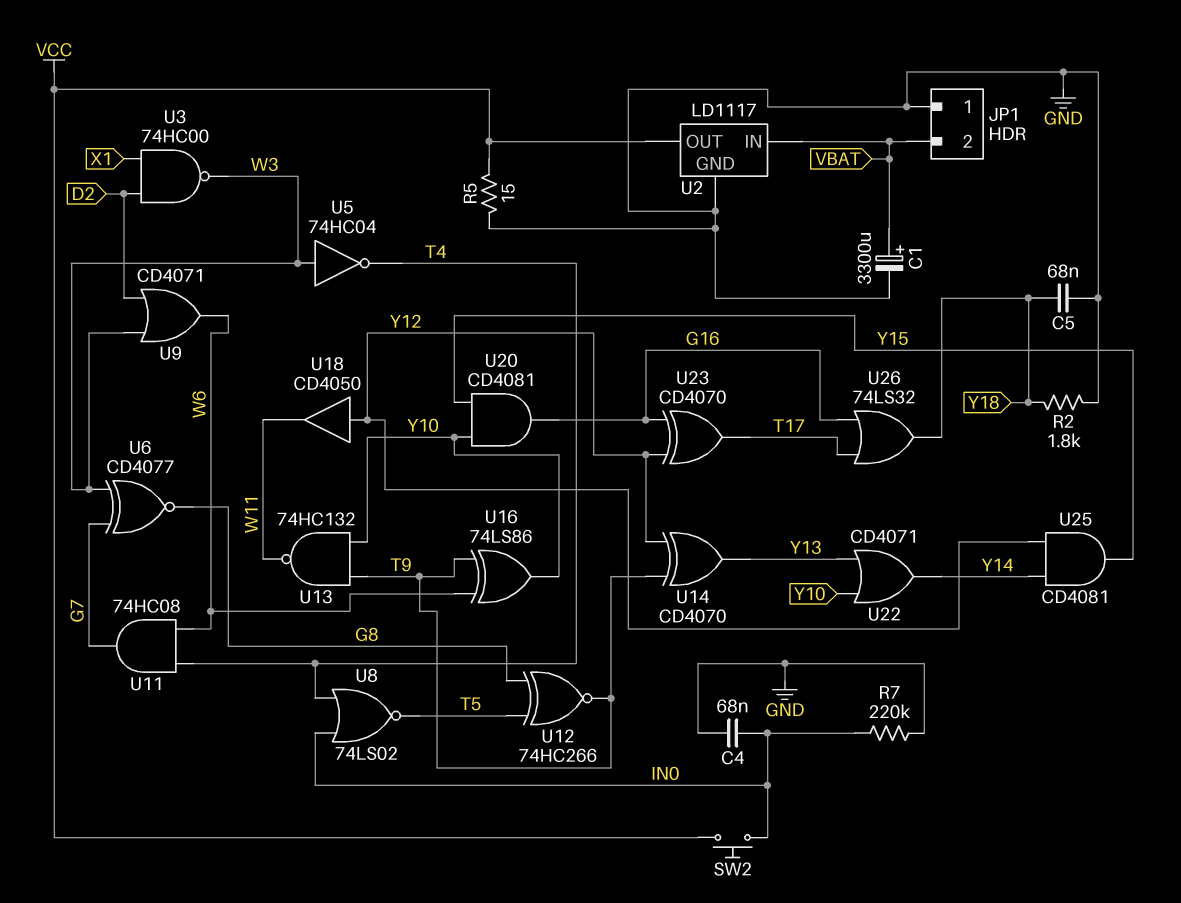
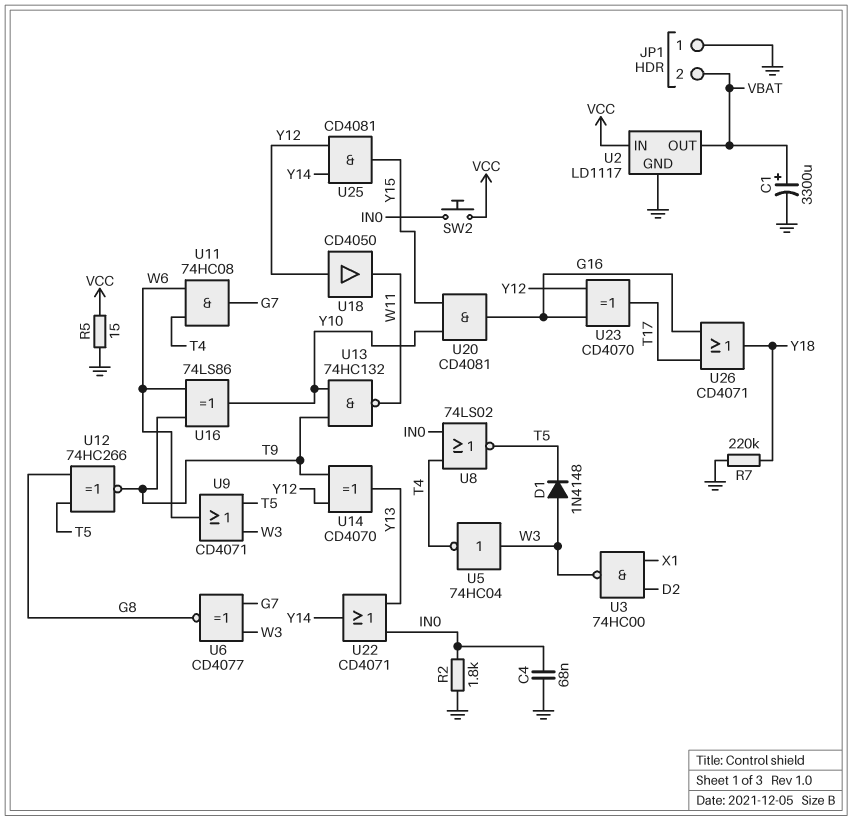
C5: 68nF (GND, Y18) -> none
D1: none -> diode 1N4148 (A W3, K T5)
R2: 1.8k (GND, Y18) -> 1.8k (GND, IN0)
R7: 220k (GND, IN0) -> 220k (GND, Y18)
U2 pin IN: VBAT -> VCC
U2 pin OUT: VCC -> VBAT
U9: OR CD4071 (in D2, in W3, out W6) -> OR CD4071 (in T5, in W3, out W6)
U22: OR CD4071 (in Y10, in Y13, out Y14) -> OR CD4071 (in IN0, in Y13, out Y14)
U26: OR 74LS32 (in G16, in T17, out Y18) -> OR CD4071 (in G16, in T17, out Y18)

- _PROBLEM STATEMENT_:
Of the records above, copy each line that includes "none".

- _EXPECTED OUTPUT_:
C5: 68nF (GND, Y18) -> none
D1: none -> diode 1N4148 (A W3, K T5)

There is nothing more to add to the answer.